→ What you will do: Once you find the line with "étoile/rose 402,176,42,33 →" in the data that follows, repeat it and every line after it exactly, through the line with "réveil/orange 526,191,36,42 →".

→ Data for review:
★ ★ ★ ★ ★

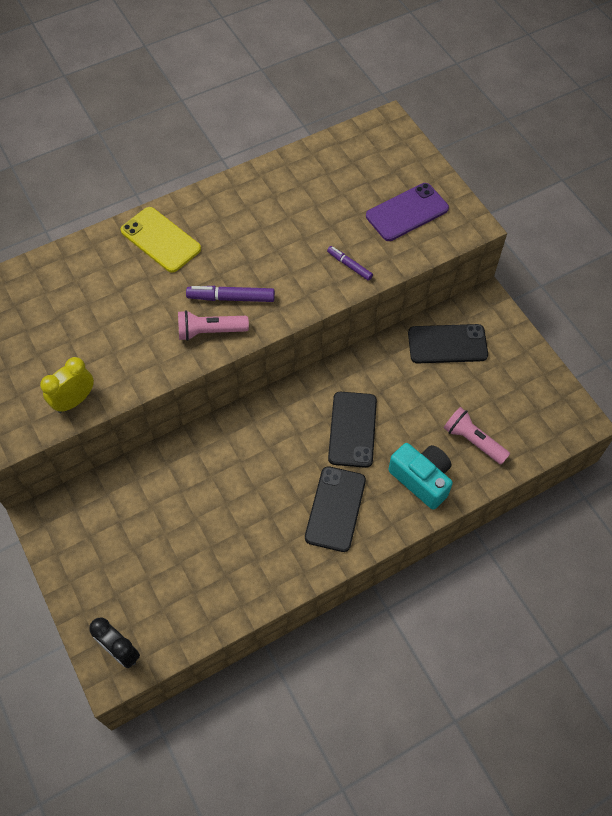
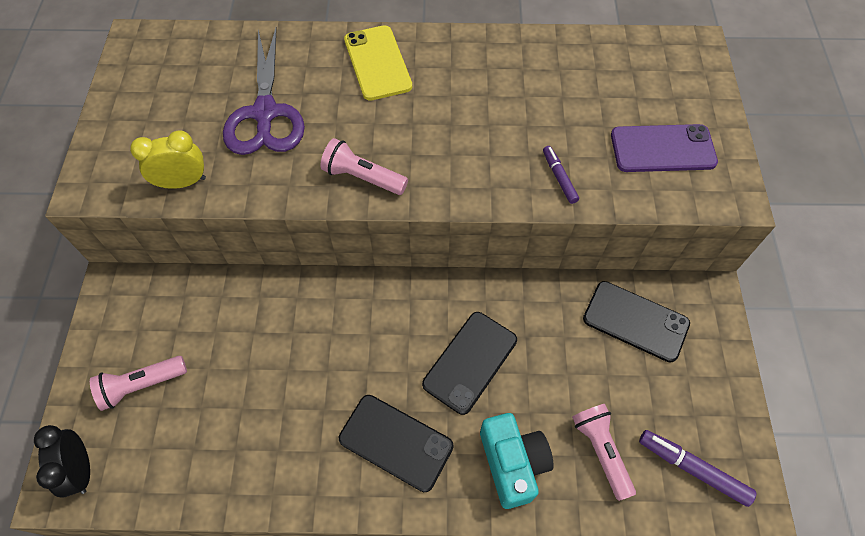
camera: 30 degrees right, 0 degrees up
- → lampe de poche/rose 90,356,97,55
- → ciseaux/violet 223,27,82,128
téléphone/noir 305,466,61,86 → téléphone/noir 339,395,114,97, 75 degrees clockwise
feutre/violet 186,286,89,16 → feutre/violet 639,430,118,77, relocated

★ ★ ★ ★ ★

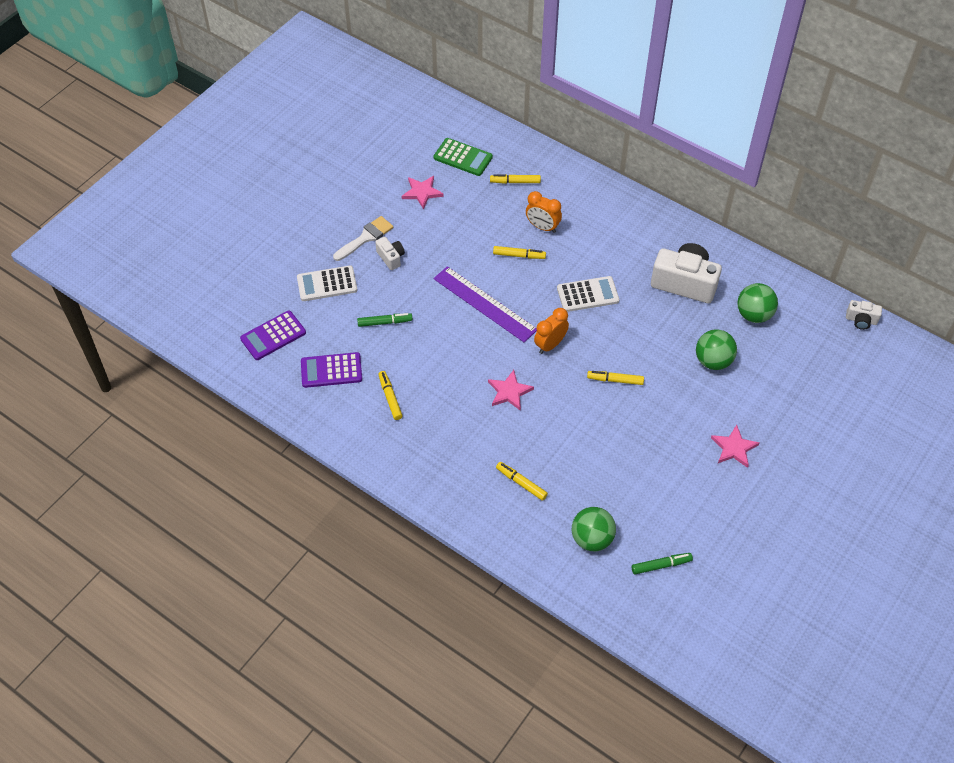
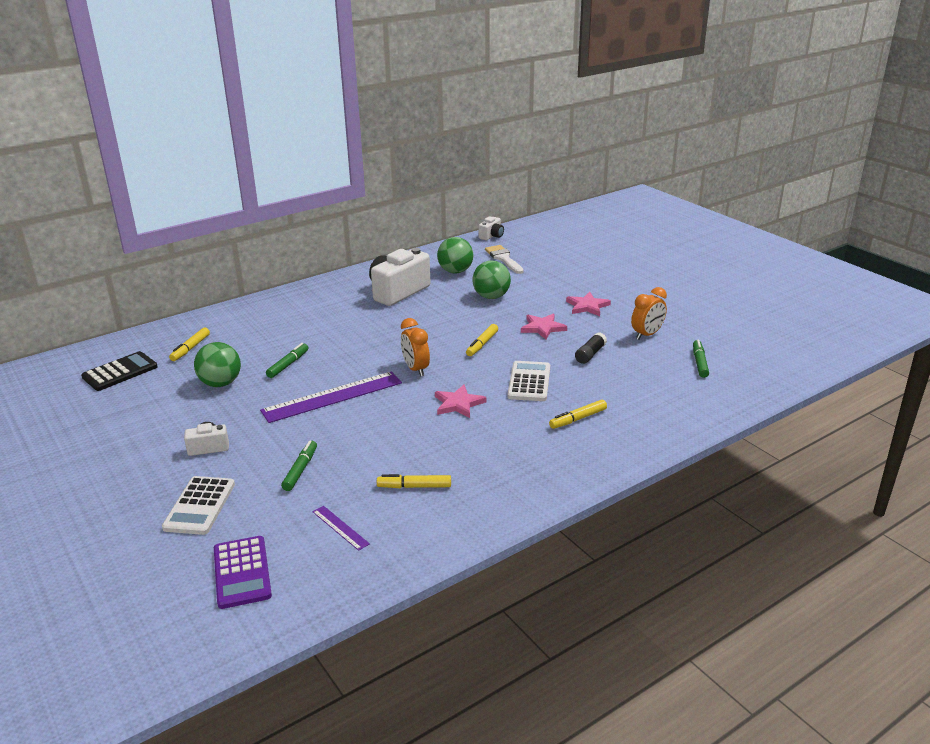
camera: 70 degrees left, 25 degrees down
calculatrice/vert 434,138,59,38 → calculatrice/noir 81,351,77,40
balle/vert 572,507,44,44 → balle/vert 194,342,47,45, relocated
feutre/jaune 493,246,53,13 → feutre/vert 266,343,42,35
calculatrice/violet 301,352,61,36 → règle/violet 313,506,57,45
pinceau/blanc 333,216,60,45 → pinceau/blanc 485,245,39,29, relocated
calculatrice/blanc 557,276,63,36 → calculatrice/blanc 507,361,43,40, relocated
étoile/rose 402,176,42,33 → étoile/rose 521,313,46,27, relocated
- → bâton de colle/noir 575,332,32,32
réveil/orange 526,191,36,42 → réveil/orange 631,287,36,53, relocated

★ ★ ★ ★ ★

→ Output of the exercise:
étoile/rose 402,176,42,33 → étoile/rose 521,313,46,27, relocated
- → bâton de colle/noir 575,332,32,32
réveil/orange 526,191,36,42 → réveil/orange 631,287,36,53, relocated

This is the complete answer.